▸ **What you need to do**
Copy, exactly and without additions, every line in the records below from the one holding "turquoise truck: 1 -> 4" through the one holding "blue can: 5 -> 2", both ends included.

Collection entries:
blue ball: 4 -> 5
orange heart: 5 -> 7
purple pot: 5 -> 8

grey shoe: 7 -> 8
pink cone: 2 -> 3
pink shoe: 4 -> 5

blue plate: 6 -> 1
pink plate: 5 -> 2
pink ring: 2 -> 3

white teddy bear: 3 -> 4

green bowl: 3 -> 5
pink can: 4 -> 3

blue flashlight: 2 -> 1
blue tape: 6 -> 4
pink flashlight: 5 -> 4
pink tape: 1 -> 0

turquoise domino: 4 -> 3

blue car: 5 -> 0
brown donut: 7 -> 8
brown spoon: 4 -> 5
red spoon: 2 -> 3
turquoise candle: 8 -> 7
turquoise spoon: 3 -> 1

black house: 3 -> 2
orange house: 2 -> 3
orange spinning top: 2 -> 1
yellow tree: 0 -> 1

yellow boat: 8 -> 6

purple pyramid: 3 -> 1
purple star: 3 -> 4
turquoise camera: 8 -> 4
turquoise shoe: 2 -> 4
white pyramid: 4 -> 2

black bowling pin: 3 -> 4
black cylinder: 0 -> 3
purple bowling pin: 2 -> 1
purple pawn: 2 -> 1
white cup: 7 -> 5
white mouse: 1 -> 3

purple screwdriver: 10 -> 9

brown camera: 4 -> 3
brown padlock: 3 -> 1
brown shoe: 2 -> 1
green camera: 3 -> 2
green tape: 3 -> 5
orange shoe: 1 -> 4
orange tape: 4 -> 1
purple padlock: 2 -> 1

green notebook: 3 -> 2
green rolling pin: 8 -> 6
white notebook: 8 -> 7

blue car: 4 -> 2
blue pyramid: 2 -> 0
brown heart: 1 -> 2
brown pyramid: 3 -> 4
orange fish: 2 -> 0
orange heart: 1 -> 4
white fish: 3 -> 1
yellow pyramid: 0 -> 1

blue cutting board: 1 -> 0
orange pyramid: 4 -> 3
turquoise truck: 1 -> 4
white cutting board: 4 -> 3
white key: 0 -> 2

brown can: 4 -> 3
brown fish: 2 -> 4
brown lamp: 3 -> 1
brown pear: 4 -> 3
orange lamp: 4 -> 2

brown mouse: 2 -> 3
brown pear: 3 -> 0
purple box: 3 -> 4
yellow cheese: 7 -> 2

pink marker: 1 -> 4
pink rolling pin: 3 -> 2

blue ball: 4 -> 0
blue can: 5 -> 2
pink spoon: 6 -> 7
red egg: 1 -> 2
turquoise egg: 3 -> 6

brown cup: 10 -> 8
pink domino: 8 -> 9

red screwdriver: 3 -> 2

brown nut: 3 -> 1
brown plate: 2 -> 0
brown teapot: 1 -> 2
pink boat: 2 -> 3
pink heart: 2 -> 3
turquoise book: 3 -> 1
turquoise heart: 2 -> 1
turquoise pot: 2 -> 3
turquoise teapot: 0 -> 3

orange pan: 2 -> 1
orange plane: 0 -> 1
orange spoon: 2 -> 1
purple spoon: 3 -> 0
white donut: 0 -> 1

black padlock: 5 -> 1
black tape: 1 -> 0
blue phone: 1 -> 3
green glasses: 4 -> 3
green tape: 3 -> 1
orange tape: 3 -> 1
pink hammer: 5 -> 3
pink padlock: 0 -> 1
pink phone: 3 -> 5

▸ **Written solution**
turquoise truck: 1 -> 4
white cutting board: 4 -> 3
white key: 0 -> 2

brown can: 4 -> 3
brown fish: 2 -> 4
brown lamp: 3 -> 1
brown pear: 4 -> 3
orange lamp: 4 -> 2

brown mouse: 2 -> 3
brown pear: 3 -> 0
purple box: 3 -> 4
yellow cheese: 7 -> 2

pink marker: 1 -> 4
pink rolling pin: 3 -> 2

blue ball: 4 -> 0
blue can: 5 -> 2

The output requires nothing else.